- _Task brief_
The reply should contain every line of the data, repeated exactly, and no pictures.

[Items listed in a dataset]
--- START ---
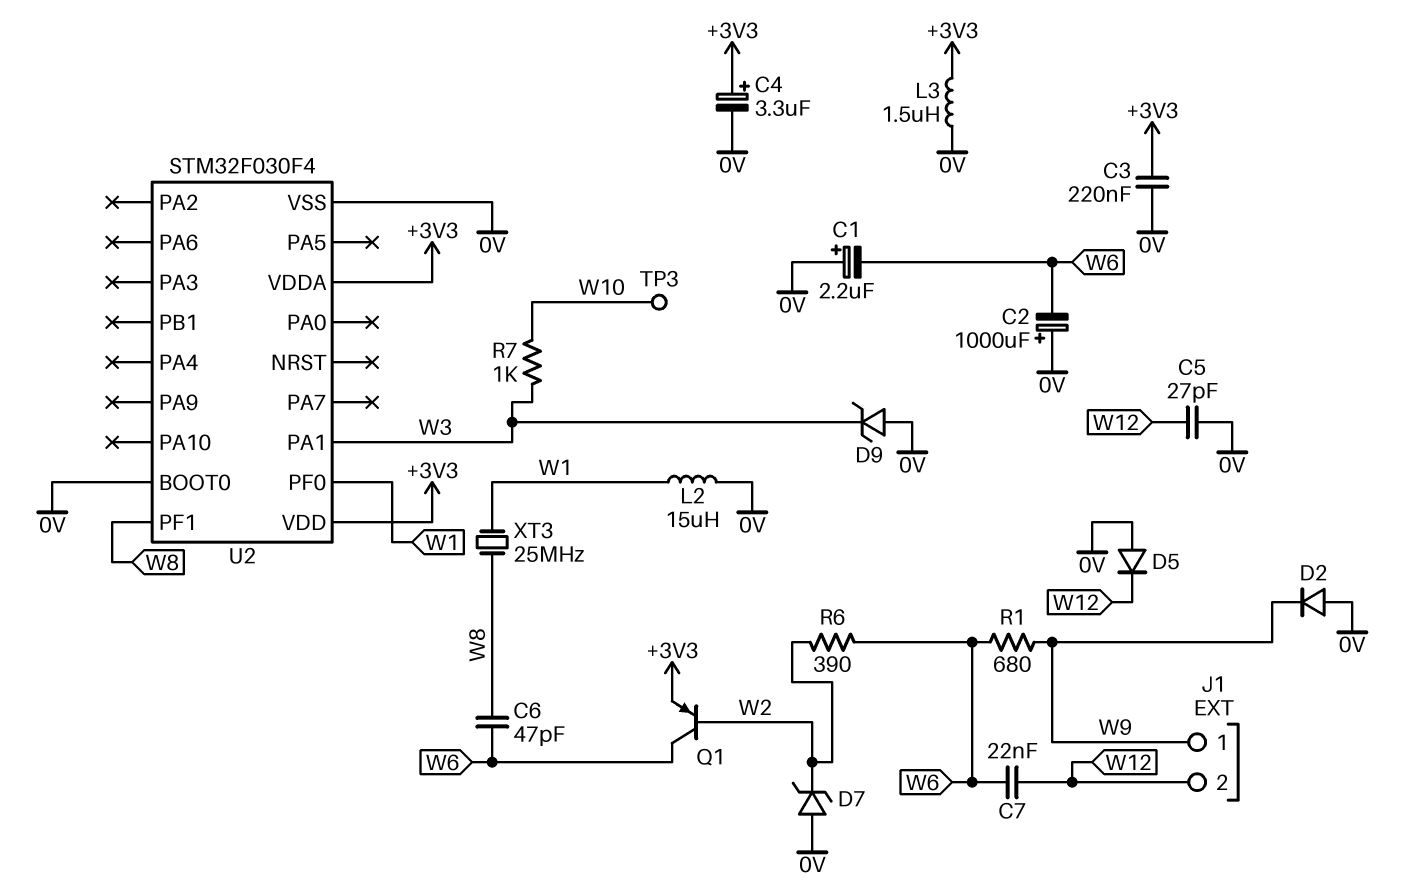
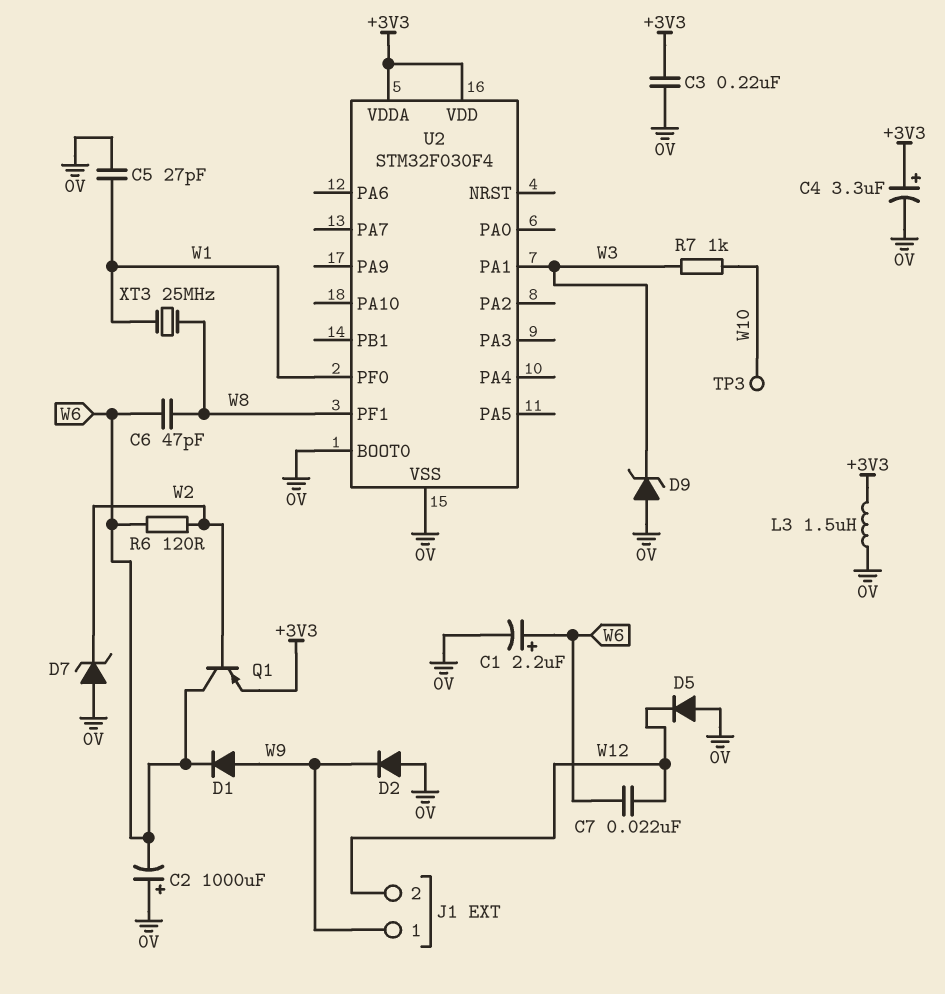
C1: 2.2uF (plus 0V, minus W6) -> 2.2uF (plus W6, minus 0V)
C5: 27pF (0V, W12) -> 27pF (0V, W1)
D1: none -> diode (A W9, K W6)
L2: 15uH (0V, W1) -> none
R1: 680 (W6, W9) -> none
R6: 390 (W2, W6) -> 120 (W2, W6)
--- END ---
- _Task output_
C1: 2.2uF (plus 0V, minus W6) -> 2.2uF (plus W6, minus 0V)
C5: 27pF (0V, W12) -> 27pF (0V, W1)
D1: none -> diode (A W9, K W6)
L2: 15uH (0V, W1) -> none
R1: 680 (W6, W9) -> none
R6: 390 (W2, W6) -> 120 (W2, W6)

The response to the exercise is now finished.